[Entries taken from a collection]

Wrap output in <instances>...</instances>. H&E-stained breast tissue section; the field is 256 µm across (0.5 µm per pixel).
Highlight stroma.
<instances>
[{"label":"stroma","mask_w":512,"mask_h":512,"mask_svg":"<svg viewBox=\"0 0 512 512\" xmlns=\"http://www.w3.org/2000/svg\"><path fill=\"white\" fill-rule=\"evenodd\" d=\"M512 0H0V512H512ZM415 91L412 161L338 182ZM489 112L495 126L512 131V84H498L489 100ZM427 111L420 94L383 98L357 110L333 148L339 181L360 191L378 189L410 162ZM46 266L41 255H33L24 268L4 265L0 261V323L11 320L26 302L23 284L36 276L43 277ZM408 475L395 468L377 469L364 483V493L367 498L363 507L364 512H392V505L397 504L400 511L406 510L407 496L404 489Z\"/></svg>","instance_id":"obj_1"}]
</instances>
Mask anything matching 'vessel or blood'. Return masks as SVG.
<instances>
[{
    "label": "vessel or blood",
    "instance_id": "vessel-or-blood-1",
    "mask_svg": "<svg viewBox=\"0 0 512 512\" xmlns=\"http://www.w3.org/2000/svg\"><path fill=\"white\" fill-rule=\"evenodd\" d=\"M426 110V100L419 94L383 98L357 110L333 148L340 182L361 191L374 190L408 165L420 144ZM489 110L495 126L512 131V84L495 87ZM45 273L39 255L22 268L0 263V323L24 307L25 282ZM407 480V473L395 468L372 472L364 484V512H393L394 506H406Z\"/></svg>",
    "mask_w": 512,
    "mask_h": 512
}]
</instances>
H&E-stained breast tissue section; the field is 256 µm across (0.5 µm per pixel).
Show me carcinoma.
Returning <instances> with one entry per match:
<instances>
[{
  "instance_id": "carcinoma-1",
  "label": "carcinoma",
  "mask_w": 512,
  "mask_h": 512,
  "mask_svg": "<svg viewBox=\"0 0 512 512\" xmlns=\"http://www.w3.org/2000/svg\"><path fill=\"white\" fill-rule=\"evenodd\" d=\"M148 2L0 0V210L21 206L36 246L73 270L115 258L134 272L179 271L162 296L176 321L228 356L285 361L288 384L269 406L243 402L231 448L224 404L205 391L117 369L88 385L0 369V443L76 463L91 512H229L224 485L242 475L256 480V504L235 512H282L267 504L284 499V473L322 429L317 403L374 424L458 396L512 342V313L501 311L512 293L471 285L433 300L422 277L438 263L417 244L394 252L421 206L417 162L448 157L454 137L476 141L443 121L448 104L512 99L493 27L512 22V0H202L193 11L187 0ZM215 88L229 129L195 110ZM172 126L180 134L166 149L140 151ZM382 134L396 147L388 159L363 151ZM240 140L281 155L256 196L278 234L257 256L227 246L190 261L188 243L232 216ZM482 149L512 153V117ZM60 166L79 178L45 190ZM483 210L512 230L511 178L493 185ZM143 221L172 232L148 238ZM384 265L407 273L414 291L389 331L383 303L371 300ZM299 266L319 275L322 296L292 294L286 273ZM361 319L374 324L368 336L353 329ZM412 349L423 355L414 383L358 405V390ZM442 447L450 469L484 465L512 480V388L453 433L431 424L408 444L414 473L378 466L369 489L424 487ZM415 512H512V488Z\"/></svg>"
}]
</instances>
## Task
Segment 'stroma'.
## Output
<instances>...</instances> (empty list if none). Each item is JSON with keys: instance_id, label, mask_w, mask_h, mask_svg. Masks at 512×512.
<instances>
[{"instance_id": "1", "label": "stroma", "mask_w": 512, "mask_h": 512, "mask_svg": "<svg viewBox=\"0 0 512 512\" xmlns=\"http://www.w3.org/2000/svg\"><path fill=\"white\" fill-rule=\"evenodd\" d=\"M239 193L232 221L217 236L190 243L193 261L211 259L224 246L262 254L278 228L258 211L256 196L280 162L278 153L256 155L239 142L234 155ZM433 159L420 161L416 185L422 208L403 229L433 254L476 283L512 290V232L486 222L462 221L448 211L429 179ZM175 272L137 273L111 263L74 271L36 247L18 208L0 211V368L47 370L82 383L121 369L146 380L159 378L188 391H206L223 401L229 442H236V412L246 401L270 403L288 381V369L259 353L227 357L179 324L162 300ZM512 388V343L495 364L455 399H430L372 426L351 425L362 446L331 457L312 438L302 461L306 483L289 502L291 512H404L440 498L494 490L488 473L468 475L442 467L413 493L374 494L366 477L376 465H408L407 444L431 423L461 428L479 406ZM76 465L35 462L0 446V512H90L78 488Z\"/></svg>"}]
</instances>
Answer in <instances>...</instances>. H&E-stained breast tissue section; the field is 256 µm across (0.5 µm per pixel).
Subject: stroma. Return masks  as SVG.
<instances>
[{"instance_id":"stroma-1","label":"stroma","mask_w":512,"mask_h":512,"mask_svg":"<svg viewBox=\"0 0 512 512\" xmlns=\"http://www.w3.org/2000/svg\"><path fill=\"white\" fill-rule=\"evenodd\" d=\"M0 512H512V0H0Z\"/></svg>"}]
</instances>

**STATED TASK**
In the material above, find the lines that contain "breast" and show them.

**OUTPUT**
Wrap output in <instances>...</instances>. H&E-stained breast tissue section; the field is 256 µm across (0.5 µm per pixel).
H&E-stained breast tissue section; the field is 256 µm across (0.5 µm per pixel).
Answer in <instances>...</instances>. H&E-stained breast tissue section; the field is 256 µm across (0.5 µm per pixel).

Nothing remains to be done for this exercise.